▶ _Work order_: Leave the pictures behind and reproduce every line of the listing exactly.
*** Block opens ***
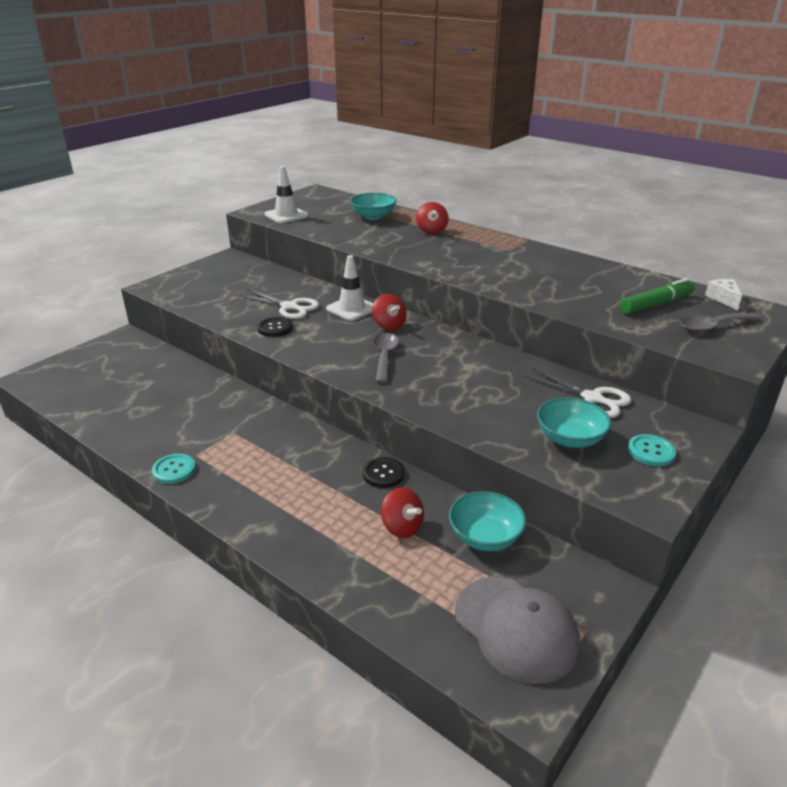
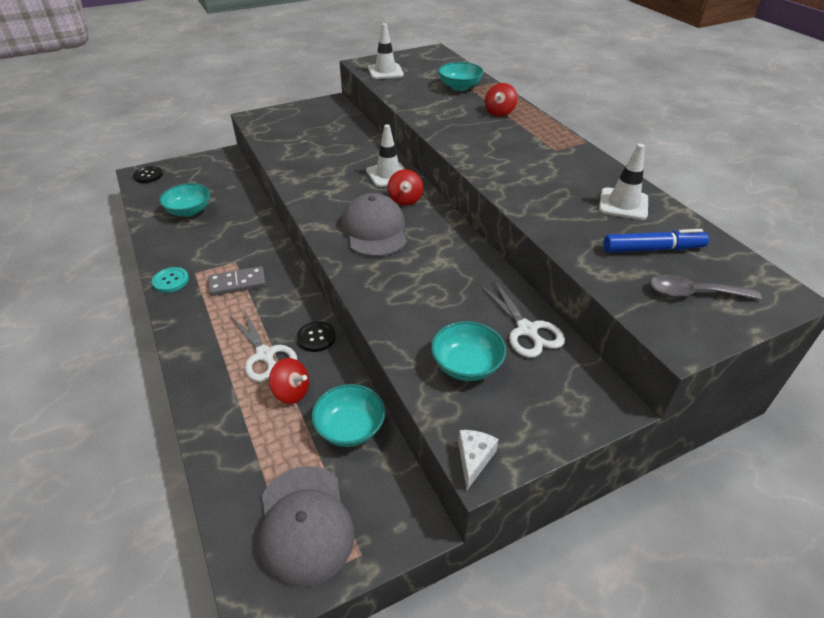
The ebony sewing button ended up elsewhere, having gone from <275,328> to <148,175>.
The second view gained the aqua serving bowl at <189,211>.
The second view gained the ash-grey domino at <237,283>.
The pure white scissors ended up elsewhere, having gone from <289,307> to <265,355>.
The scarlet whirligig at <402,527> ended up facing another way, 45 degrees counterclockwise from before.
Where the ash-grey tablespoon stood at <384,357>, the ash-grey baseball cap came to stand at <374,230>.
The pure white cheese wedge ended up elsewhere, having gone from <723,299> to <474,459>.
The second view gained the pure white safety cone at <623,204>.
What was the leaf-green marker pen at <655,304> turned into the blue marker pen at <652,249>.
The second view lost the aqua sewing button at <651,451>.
*** Block closes ***
▶ _Your response_:
The ebony sewing button ended up elsewhere, having gone from <275,328> to <148,175>.
The second view gained the aqua serving bowl at <189,211>.
The second view gained the ash-grey domino at <237,283>.
The pure white scissors ended up elsewhere, having gone from <289,307> to <265,355>.
The scarlet whirligig at <402,527> ended up facing another way, 45 degrees counterclockwise from before.
Where the ash-grey tablespoon stood at <384,357>, the ash-grey baseball cap came to stand at <374,230>.
The pure white cheese wedge ended up elsewhere, having gone from <723,299> to <474,459>.
The second view gained the pure white safety cone at <623,204>.
What was the leaf-green marker pen at <655,304> turned into the blue marker pen at <652,249>.
The second view lost the aqua sewing button at <651,451>.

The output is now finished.